» **Work task**: From the records below, transcribe only the lines running from the one with "DRIVER pin IN2: GP11 -> GP20" through the one with "SONAR3 pin ECHO: GP0 -> GP15". Keep both of those end lines.

» **Provided data**:
---------------
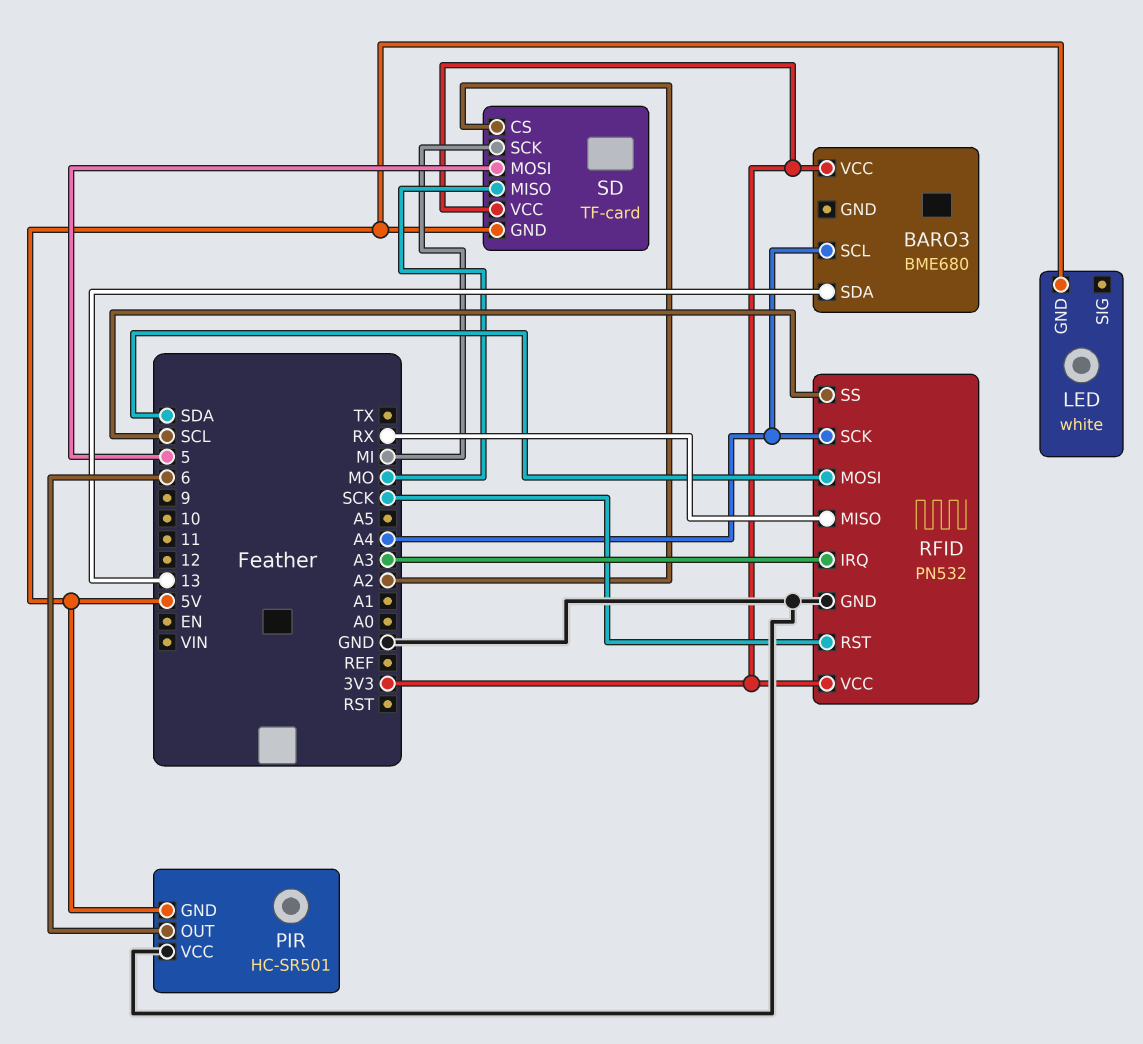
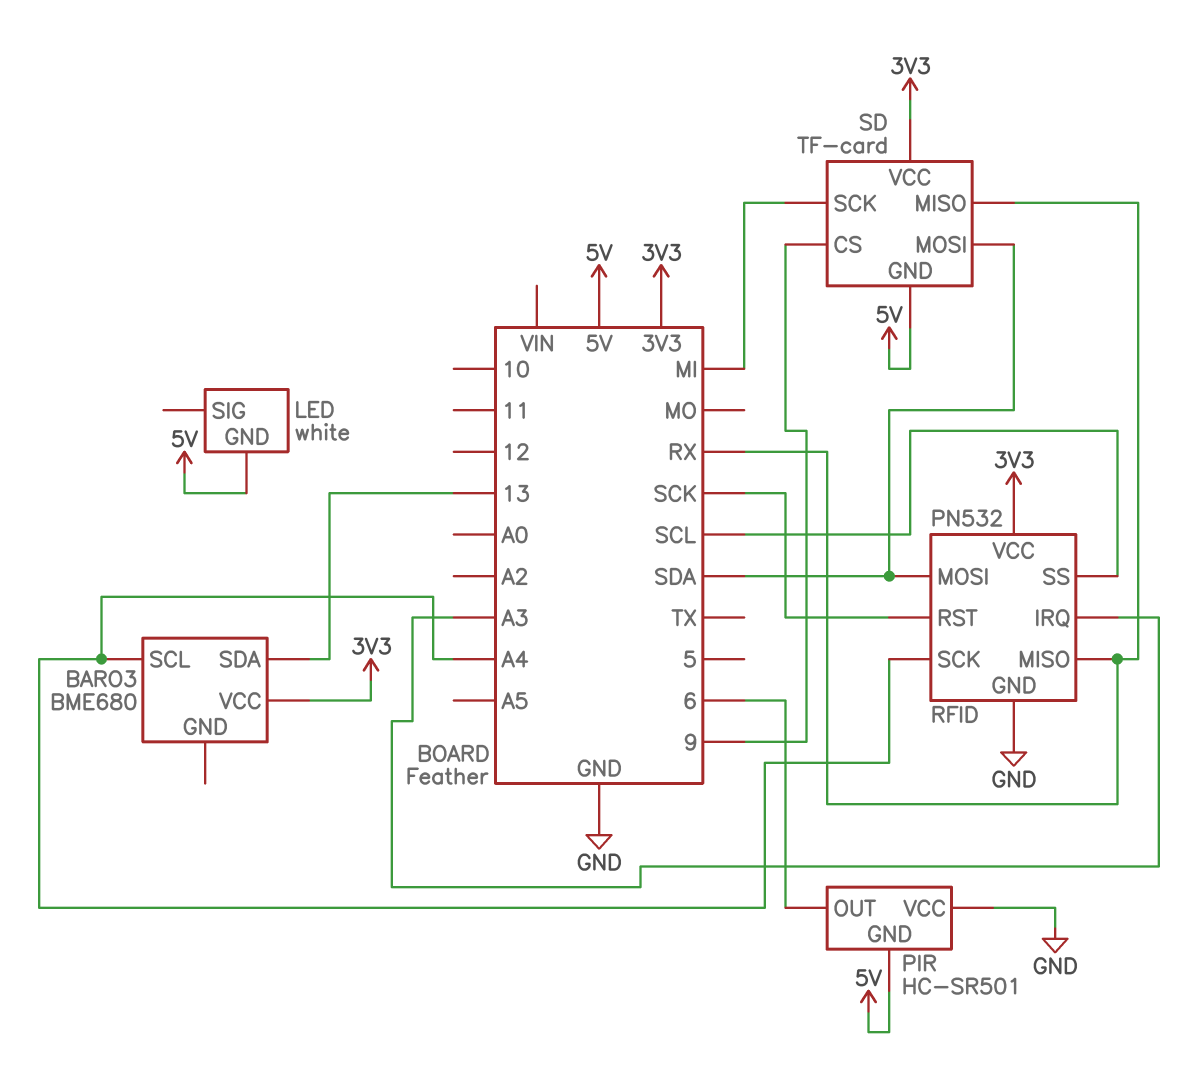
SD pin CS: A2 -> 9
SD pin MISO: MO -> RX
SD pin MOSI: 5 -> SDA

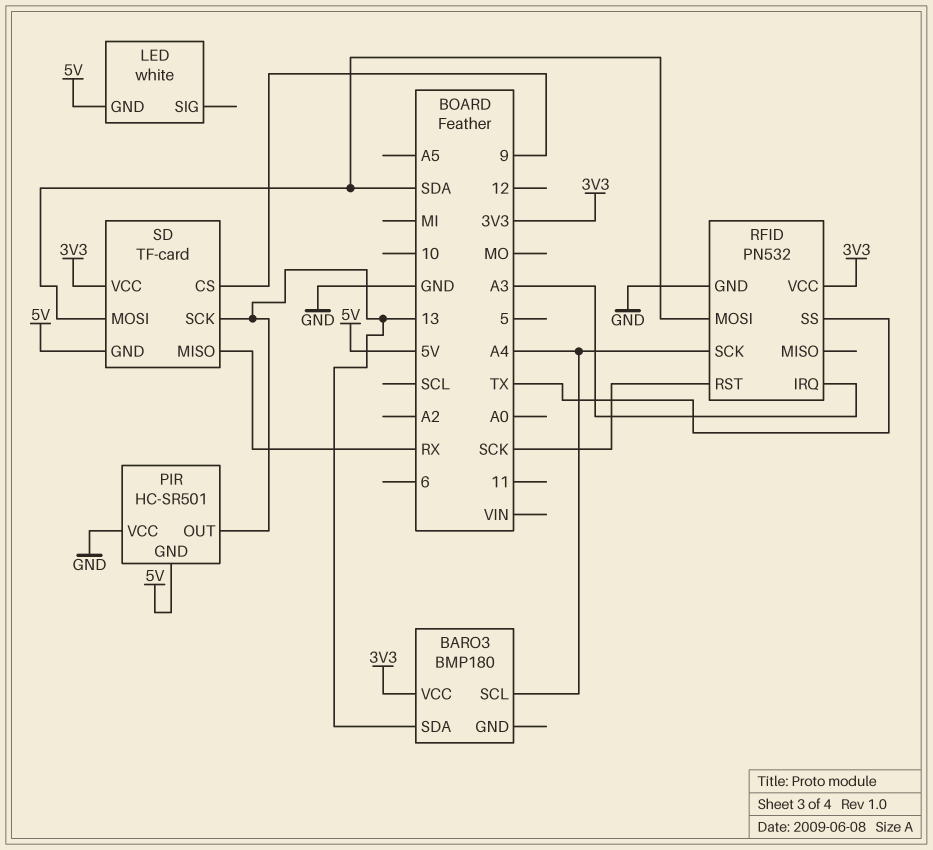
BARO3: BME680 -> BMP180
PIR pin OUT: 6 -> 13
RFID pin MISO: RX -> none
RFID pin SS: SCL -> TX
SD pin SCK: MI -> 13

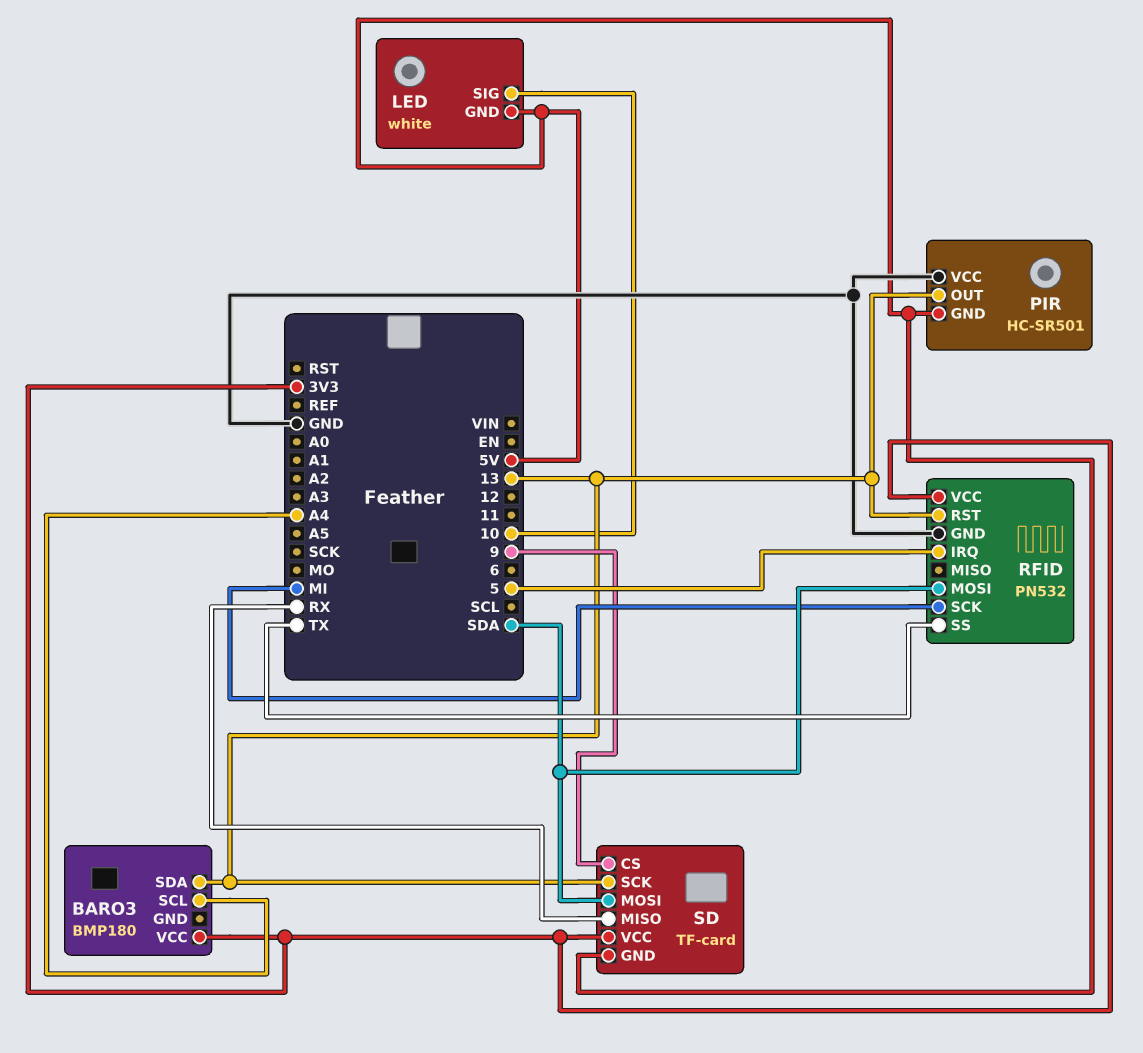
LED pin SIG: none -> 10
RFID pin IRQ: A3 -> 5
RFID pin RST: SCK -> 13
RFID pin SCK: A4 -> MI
---------------
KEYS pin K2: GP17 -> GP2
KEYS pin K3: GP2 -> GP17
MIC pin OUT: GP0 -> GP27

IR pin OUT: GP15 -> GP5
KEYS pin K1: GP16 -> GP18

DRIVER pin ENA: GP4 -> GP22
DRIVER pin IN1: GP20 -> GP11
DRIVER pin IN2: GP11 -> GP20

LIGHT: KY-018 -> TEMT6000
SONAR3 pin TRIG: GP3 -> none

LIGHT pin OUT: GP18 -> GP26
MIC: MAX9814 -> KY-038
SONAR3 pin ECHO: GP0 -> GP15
---------------
» **Exercise response**:
DRIVER pin IN2: GP11 -> GP20

LIGHT: KY-018 -> TEMT6000
SONAR3 pin TRIG: GP3 -> none

LIGHT pin OUT: GP18 -> GP26
MIC: MAX9814 -> KY-038
SONAR3 pin ECHO: GP0 -> GP15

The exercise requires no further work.